## [EXERCISE REQUIREMENTS]
Count the lines below that contain the word "star", and reply with only that number.

## [DATA FOR THE TASK]
• • • •
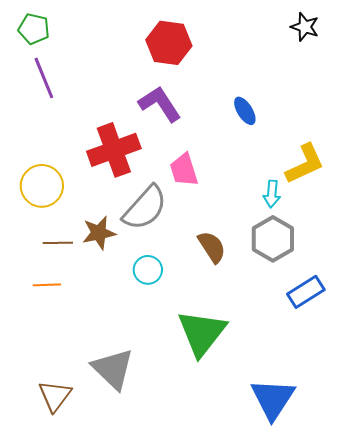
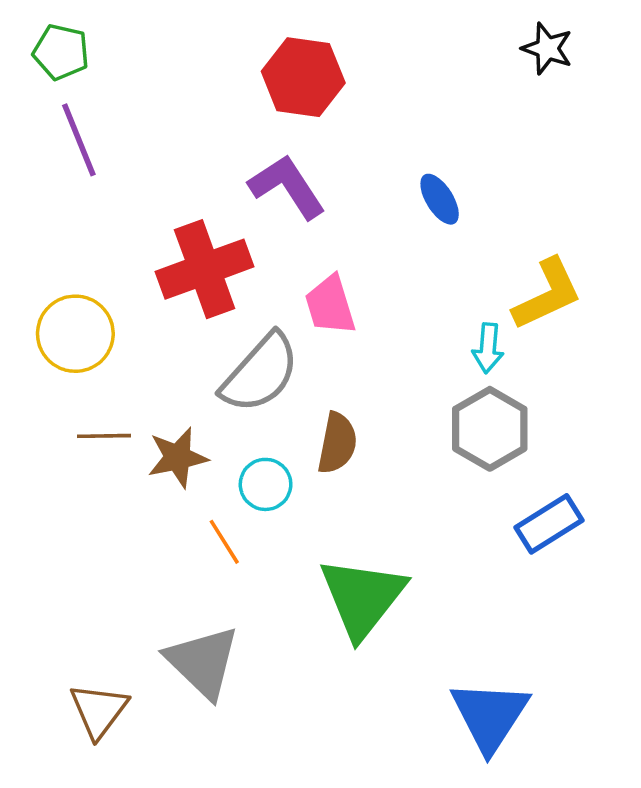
brown star: (99, 233) -> (178, 457), moved
brown semicircle: (212, 247) -> (337, 443), moved, turned 44
orange line: (47, 285) -> (224, 542), moved, turned 60

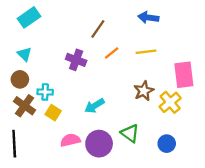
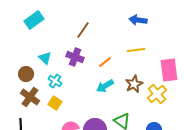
brown line: (98, 29) -> (83, 30), moved
orange line: (112, 53) -> (105, 62), moved
cyan triangle: (24, 54) -> (45, 58), moved
cyan cross: (45, 92) -> (55, 81), moved, turned 32
cyan arrow: (94, 106) -> (105, 86), moved

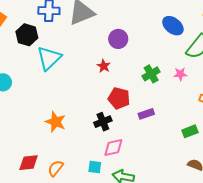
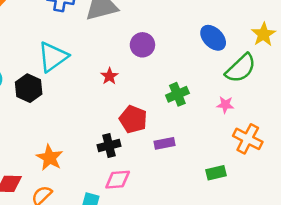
black hexagon: (27, 35) -> (29, 88), moved
red star: (104, 66) -> (109, 76), moved
pink star: (180, 74) -> (225, 105), moved
orange star: (55, 122) -> (50, 158), moved

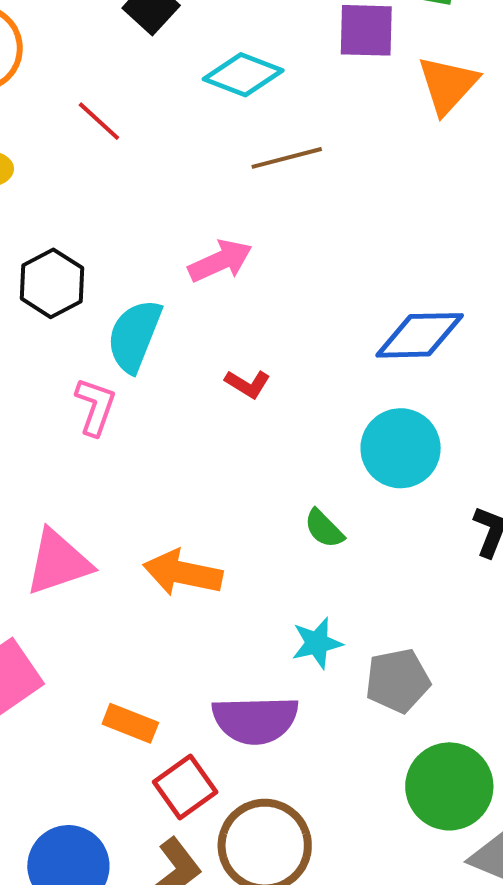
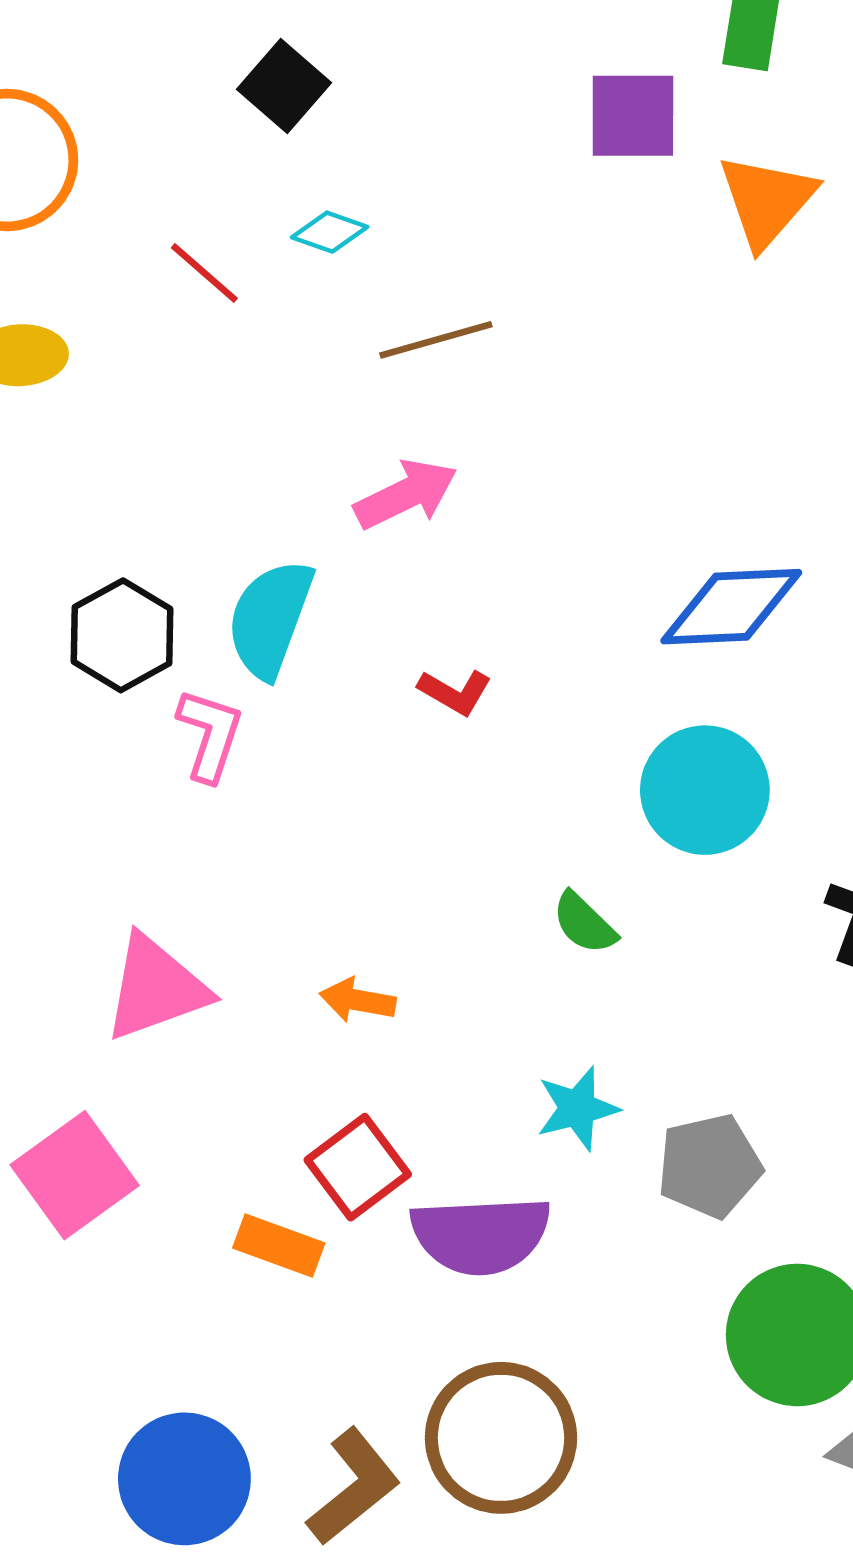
cyan diamond: (243, 75) -> (330, 232), moved, size x0.6
brown line: (287, 158) -> (436, 340), moved
black hexagon: (52, 283) -> (122, 635), moved
orange arrow: (183, 573) -> (358, 1000), size x0.6
red square: (185, 787) -> (358, 1167), moved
• • • •
## [OUTPUT BELOW]
4